_TASK DESCRIPTION_.
With the line that contains "(569, 390) = (657, 565): purple" as the final line, return every line from the start of the data below exactly.

_SUPPLIED DATA_.
▶

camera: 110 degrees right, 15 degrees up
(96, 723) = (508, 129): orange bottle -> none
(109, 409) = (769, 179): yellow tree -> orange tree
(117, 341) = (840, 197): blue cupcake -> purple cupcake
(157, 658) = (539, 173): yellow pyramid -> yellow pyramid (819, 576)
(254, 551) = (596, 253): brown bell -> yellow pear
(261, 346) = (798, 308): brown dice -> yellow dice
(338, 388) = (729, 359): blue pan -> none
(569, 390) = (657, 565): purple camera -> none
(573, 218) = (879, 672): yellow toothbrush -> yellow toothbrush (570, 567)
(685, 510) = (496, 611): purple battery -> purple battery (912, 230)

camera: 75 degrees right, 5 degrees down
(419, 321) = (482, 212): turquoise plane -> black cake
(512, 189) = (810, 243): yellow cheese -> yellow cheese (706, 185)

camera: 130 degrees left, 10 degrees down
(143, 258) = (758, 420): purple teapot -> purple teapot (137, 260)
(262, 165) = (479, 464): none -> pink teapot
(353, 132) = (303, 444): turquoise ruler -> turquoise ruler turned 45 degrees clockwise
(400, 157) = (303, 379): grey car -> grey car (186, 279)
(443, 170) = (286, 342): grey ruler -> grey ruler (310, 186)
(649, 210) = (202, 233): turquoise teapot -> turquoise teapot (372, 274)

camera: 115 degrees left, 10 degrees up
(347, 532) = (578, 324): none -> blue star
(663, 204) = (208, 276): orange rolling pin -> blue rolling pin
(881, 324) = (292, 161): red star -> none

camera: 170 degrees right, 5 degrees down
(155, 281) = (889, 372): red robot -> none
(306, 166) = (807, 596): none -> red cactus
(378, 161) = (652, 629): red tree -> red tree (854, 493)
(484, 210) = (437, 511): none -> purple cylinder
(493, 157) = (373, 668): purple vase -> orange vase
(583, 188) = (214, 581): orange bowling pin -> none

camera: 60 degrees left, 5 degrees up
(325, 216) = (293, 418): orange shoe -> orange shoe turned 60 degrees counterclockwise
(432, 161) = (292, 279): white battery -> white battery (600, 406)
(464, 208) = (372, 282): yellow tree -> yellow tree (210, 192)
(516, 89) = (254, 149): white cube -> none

◀

_THE COMPLETED TASK_.
camera: 110 degrees right, 15 degrees up
(96, 723) = (508, 129): orange bottle -> none
(109, 409) = (769, 179): yellow tree -> orange tree
(117, 341) = (840, 197): blue cupcake -> purple cupcake
(157, 658) = (539, 173): yellow pyramid -> yellow pyramid (819, 576)
(254, 551) = (596, 253): brown bell -> yellow pear
(261, 346) = (798, 308): brown dice -> yellow dice
(338, 388) = (729, 359): blue pan -> none
(569, 390) = (657, 565): purple camera -> none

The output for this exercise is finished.